REQUIREMENT = A faithful copy of all the entries is required, with no pictures in it.

THE INPUT =
*** Begin section ***

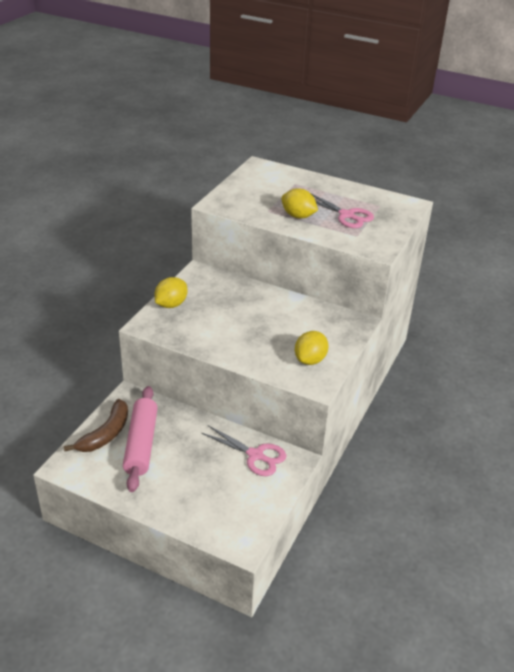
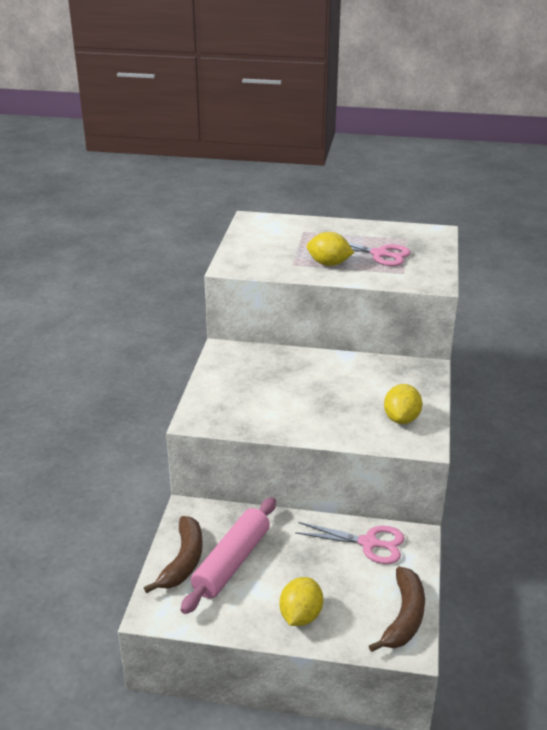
camera: 15 degrees left, 5 degrees down
(141, 444) = (232, 562): pink rolling pin -> pink rolling pin turned 45 degrees clockwise
(171, 304) = (212, 391): yellow lemon -> yellow lemon (300, 616)
(251, 521) = (404, 617): none -> brown banana

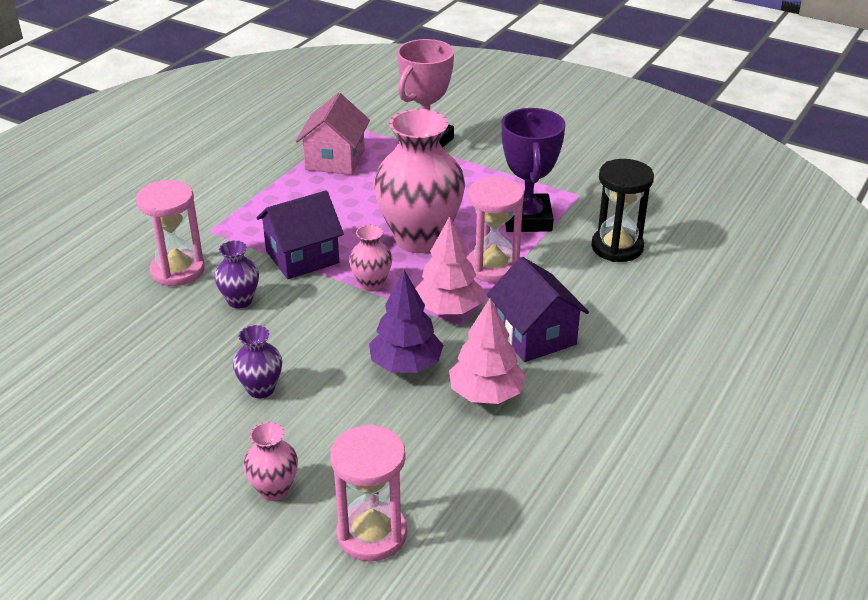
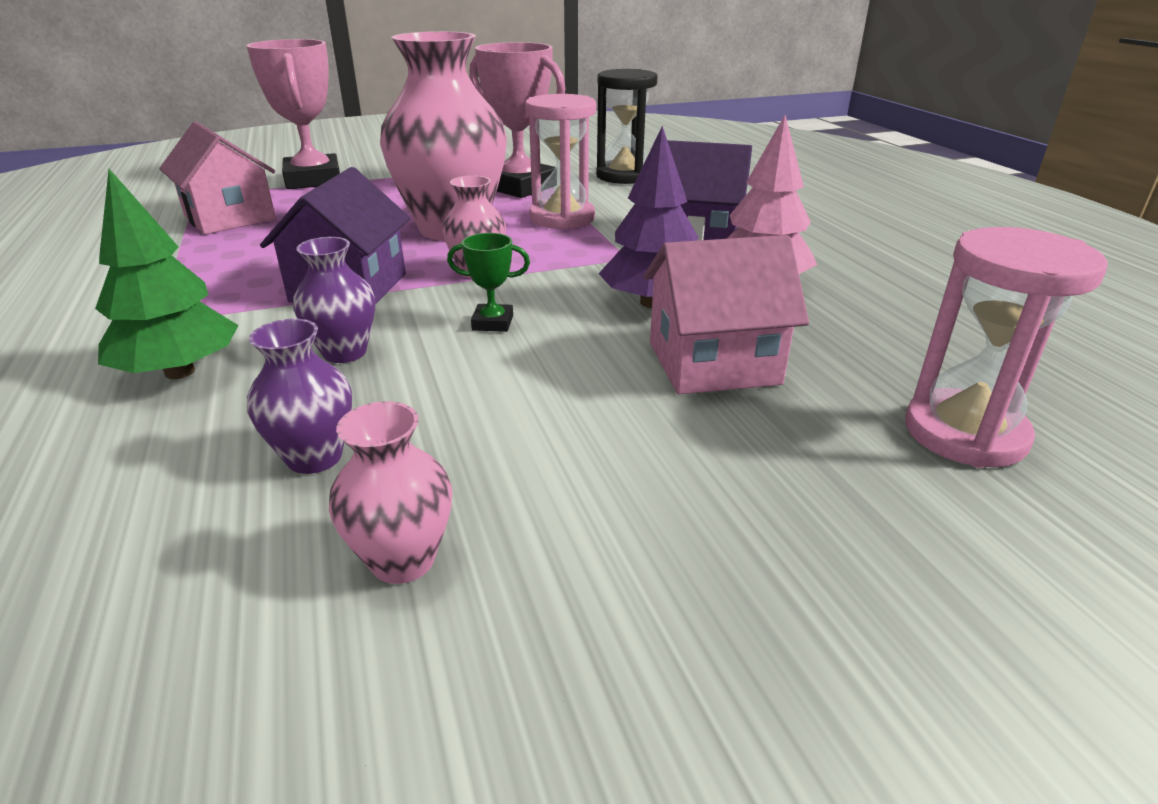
camera: 50 degrees left, 5 degrees down
(178, 270) = (179, 372): pink hourglass -> green tree
(261, 389) = (556, 405): purple vase -> purple vase (314, 457)
(274, 489) = (799, 477): pink vase -> pink vase (403, 560)
(318, 325) = (492, 323): none -> green trophy
(356, 419) = (713, 363): none -> pink house
(448, 309) = (591, 254): pink tree -> none
(527, 219) = (520, 187): purple trophy -> pink trophy

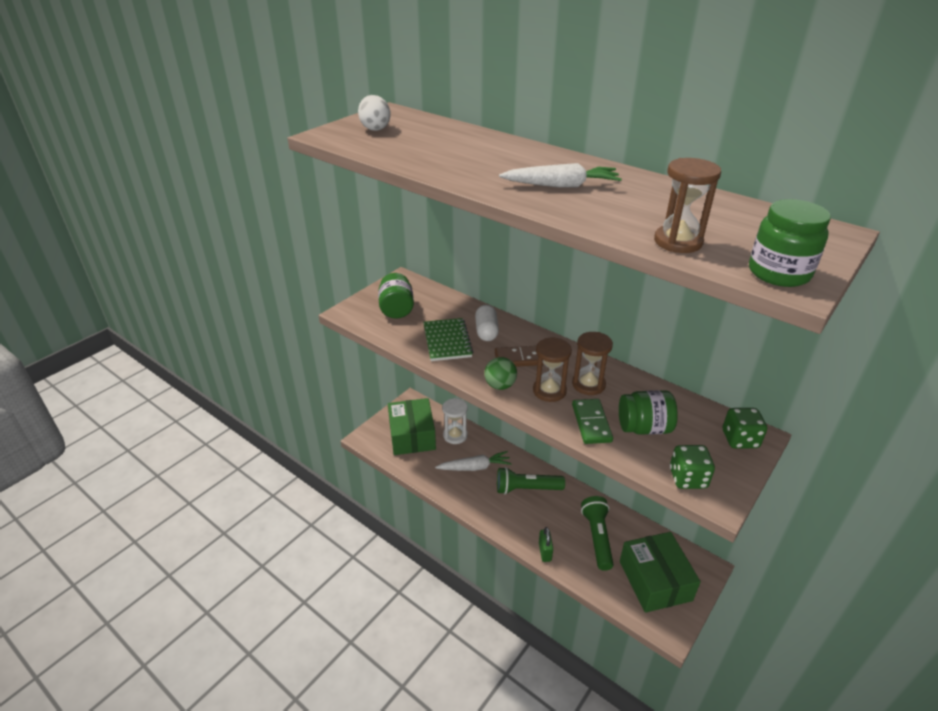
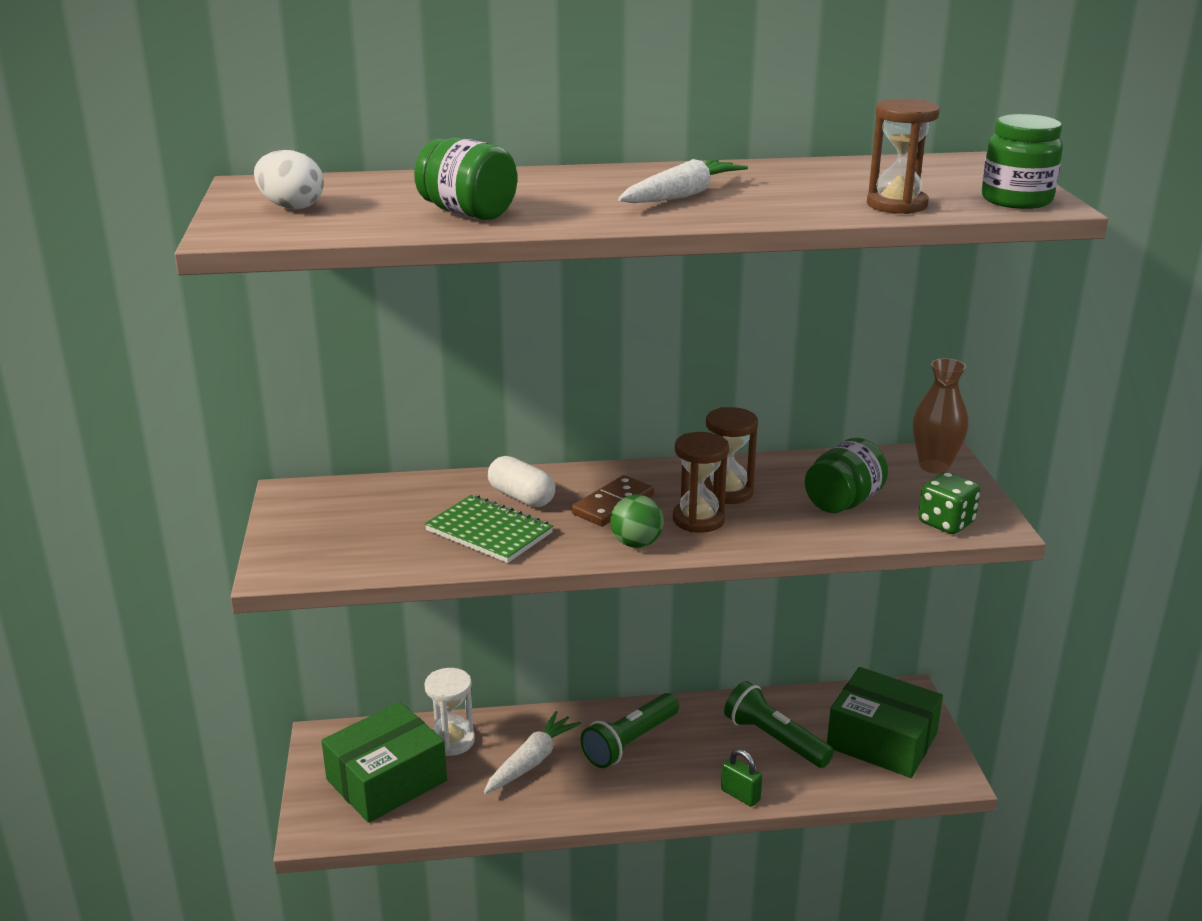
camera: 45 degrees left, 10 degrees down
(396, 309) = (350, 531): green jar -> green jar (468, 213)
(412, 435) = (386, 780): green box -> green box turned 75 degrees counterclockwise
(591, 423) = (790, 526): green domino -> none
(740, 439) = (934, 466): green dice -> brown vase

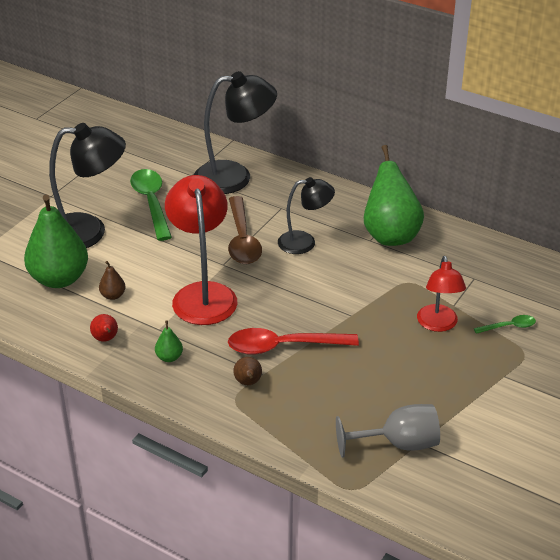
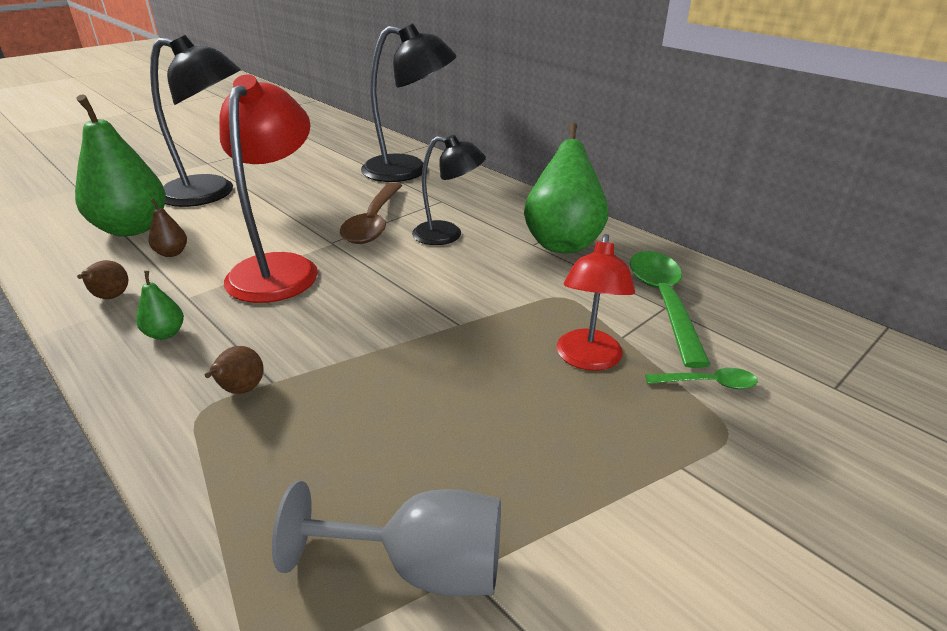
camera: 15 degrees right, 5 degrees down
(106, 339) = (111, 297): red pear -> brown pear
(151, 203) = (301, 180): green spoon -> green spoon (663, 302)
(284, 346) = (334, 348): red spoon -> none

*** End section ***

WRITTEN ANSWER =
camera: 15 degrees left, 5 degrees down
(141, 444) = (232, 562): pink rolling pin -> pink rolling pin turned 45 degrees clockwise
(171, 304) = (212, 391): yellow lemon -> yellow lemon (300, 616)
(251, 521) = (404, 617): none -> brown banana

camera: 50 degrees left, 5 degrees down
(178, 270) = (179, 372): pink hourglass -> green tree
(261, 389) = (556, 405): purple vase -> purple vase (314, 457)
(274, 489) = (799, 477): pink vase -> pink vase (403, 560)
(318, 325) = (492, 323): none -> green trophy
(356, 419) = (713, 363): none -> pink house
(448, 309) = (591, 254): pink tree -> none
(527, 219) = (520, 187): purple trophy -> pink trophy

camera: 45 degrees left, 10 degrees down
(396, 309) = (350, 531): green jar -> green jar (468, 213)
(412, 435) = (386, 780): green box -> green box turned 75 degrees counterclockwise
(591, 423) = (790, 526): green domino -> none
(740, 439) = (934, 466): green dice -> brown vase

camera: 15 degrees right, 5 degrees down
(106, 339) = (111, 297): red pear -> brown pear
(151, 203) = (301, 180): green spoon -> green spoon (663, 302)
(284, 346) = (334, 348): red spoon -> none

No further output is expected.